##### Stored data #####

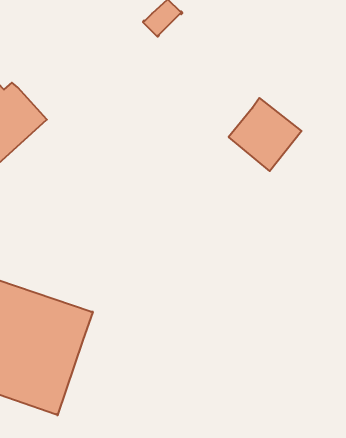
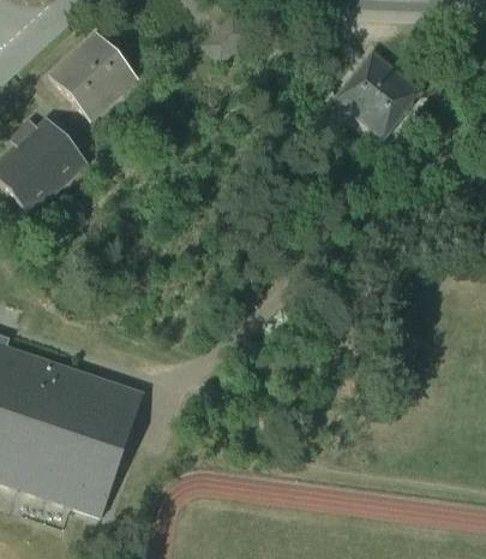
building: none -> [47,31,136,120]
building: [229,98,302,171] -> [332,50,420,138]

#####
##### Stored data #####

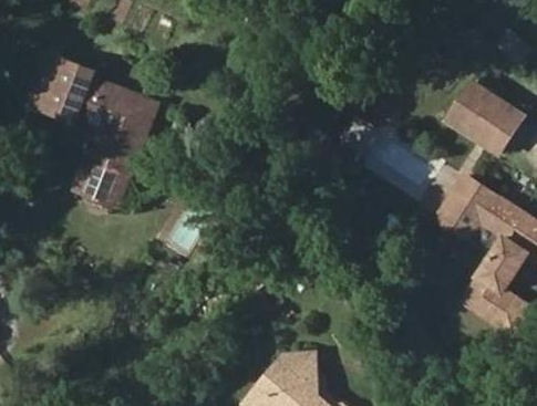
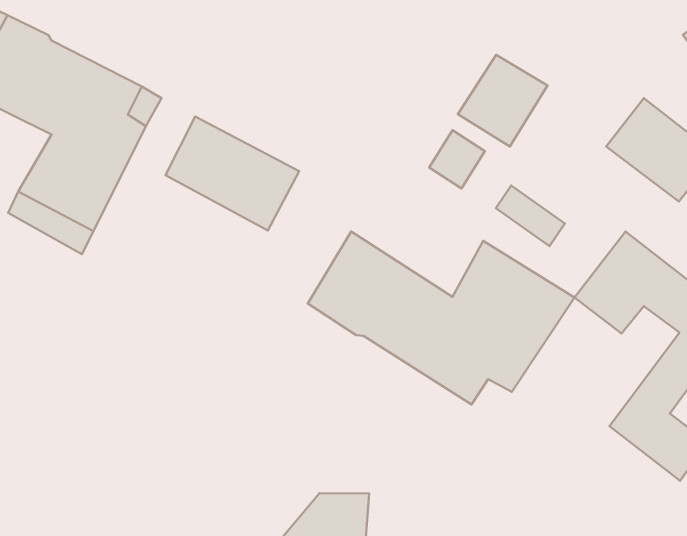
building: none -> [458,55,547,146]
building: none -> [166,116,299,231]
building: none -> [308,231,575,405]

#####

#### What you will do:
Copy each line of the data that includes the word "none".

#### Answer for the task:
building: none -> [47,31,136,120]
building: none -> [458,55,547,146]
building: none -> [166,116,299,231]
building: none -> [308,231,575,405]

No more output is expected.